• Your task: The entries below hold a line with "(613,381) to (478,640)" and a line with "(801,261) to (650,483)". Return those lines and all that lie between them, exactly and only.

• Data under study:
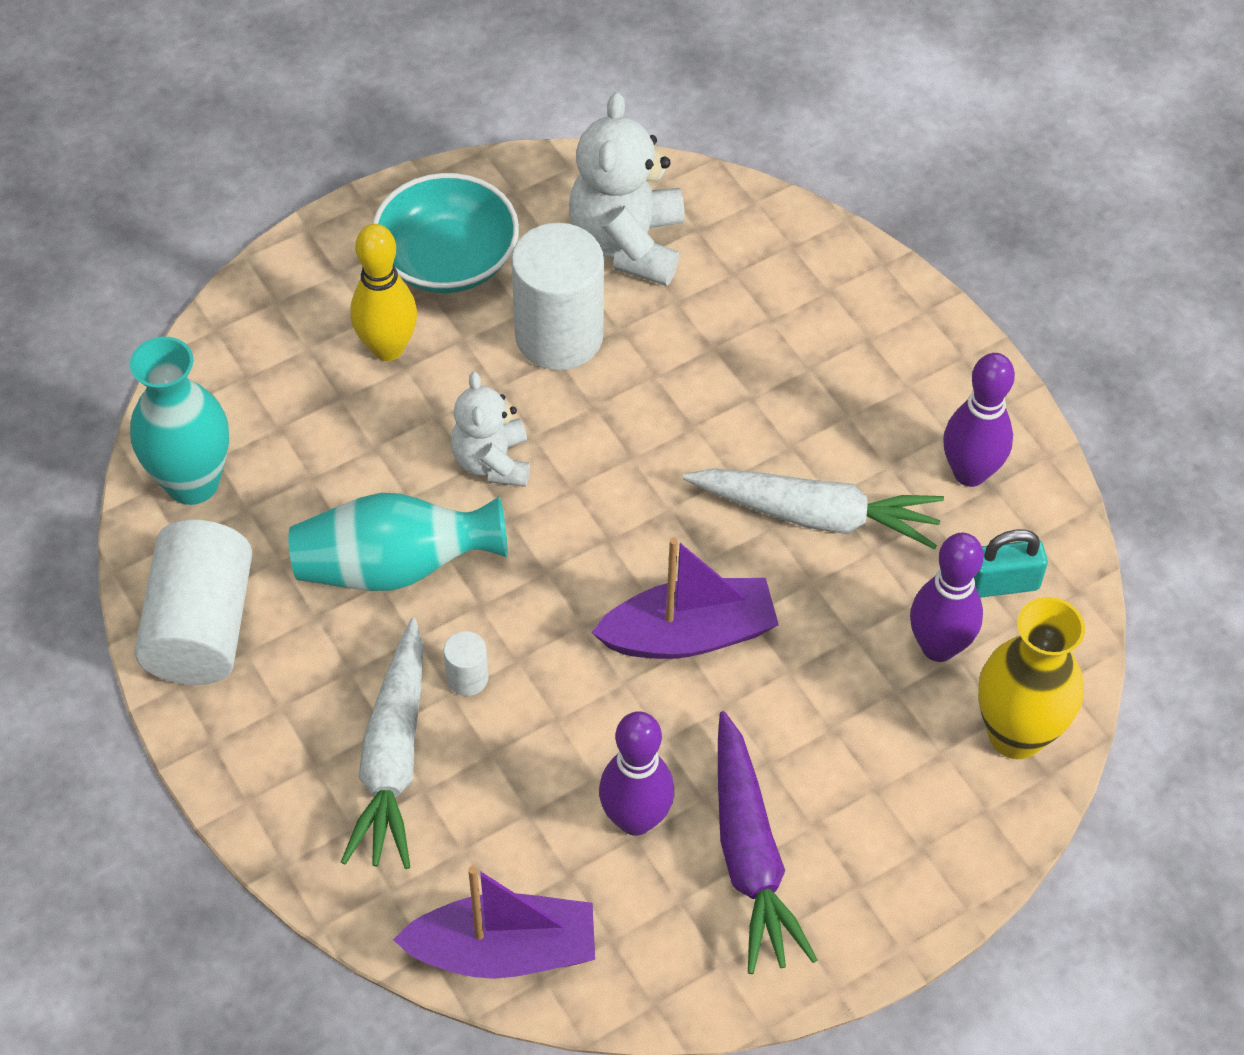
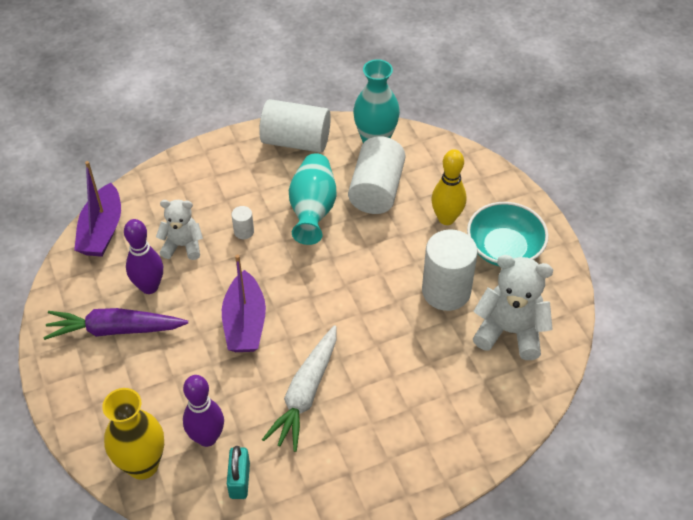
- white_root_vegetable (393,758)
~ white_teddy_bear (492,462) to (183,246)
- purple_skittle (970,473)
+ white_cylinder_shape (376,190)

---

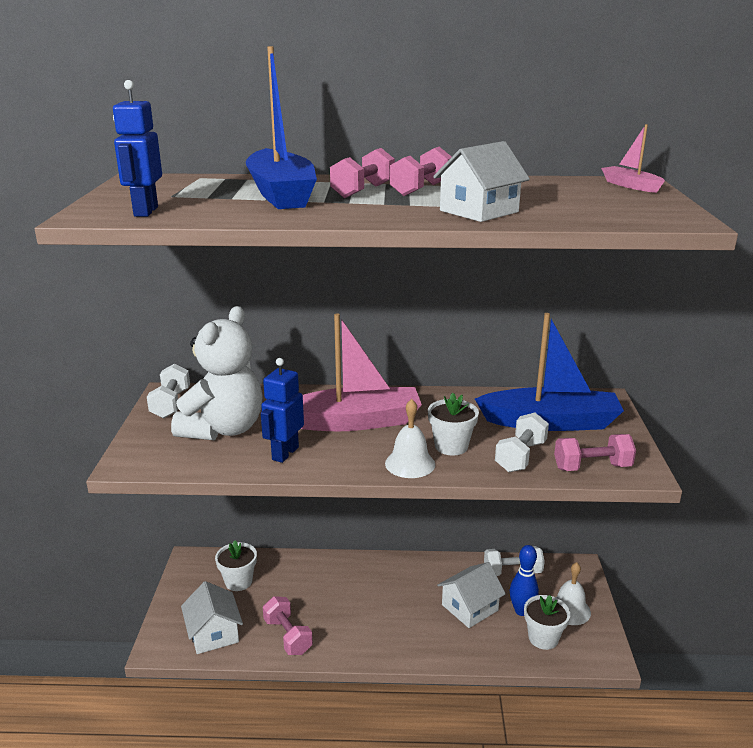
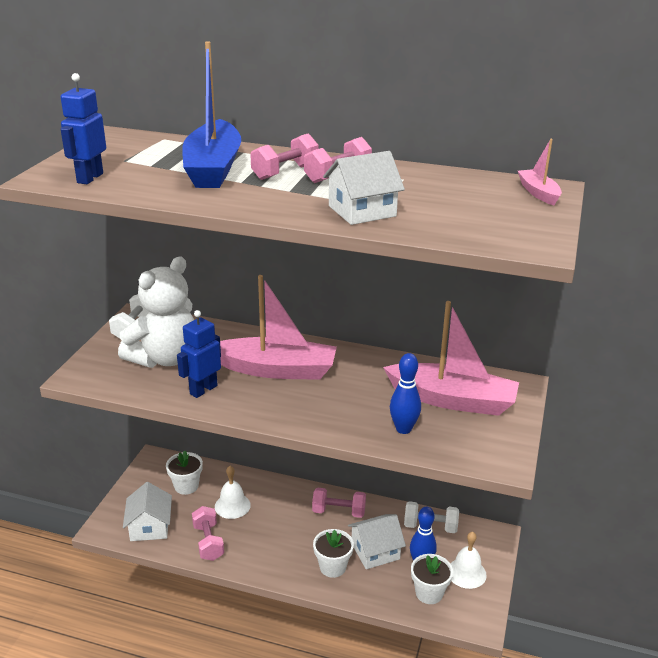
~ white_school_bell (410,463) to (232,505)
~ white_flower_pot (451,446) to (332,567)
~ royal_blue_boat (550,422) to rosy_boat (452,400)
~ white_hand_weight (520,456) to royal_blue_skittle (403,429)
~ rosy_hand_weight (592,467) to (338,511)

==

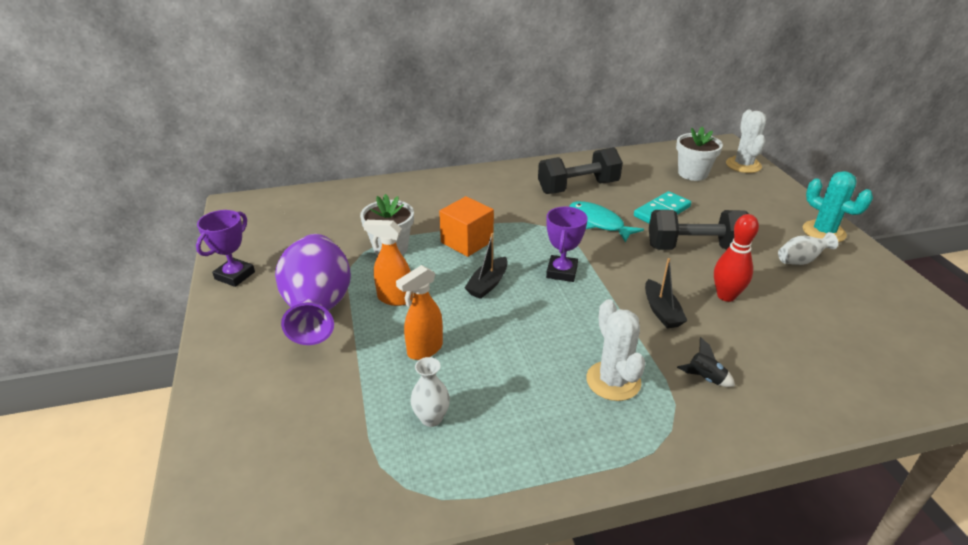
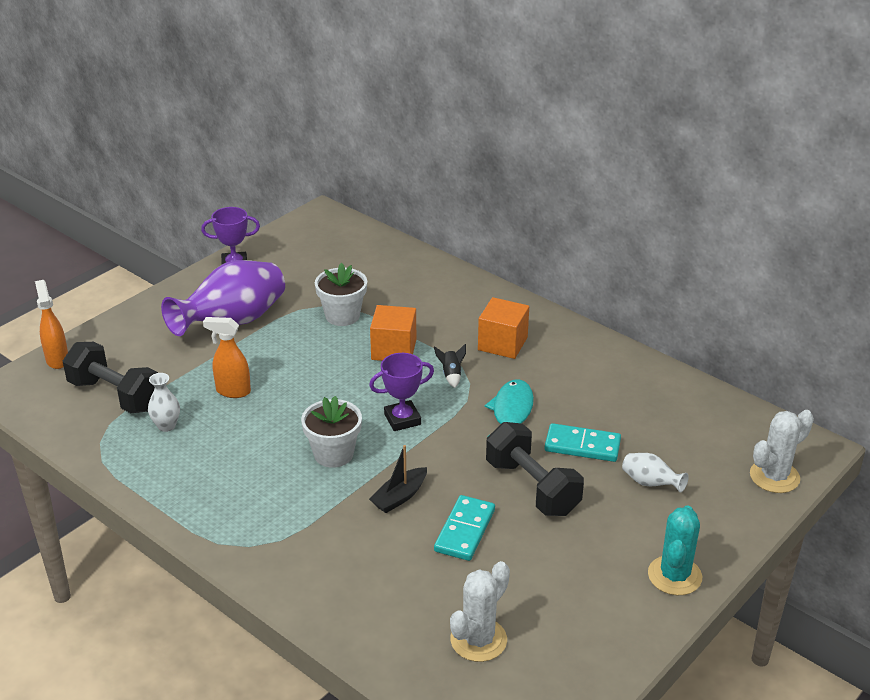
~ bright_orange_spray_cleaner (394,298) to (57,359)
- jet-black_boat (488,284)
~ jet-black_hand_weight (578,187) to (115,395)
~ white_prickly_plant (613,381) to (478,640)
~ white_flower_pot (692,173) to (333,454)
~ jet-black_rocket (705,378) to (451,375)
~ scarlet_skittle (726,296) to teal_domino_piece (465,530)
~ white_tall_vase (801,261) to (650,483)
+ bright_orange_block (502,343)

• Written response:
~ white_prickly_plant (613,381) to (478,640)
~ white_flower_pot (692,173) to (333,454)
~ jet-black_rocket (705,378) to (451,375)
~ scarlet_skittle (726,296) to teal_domino_piece (465,530)
~ white_tall_vase (801,261) to (650,483)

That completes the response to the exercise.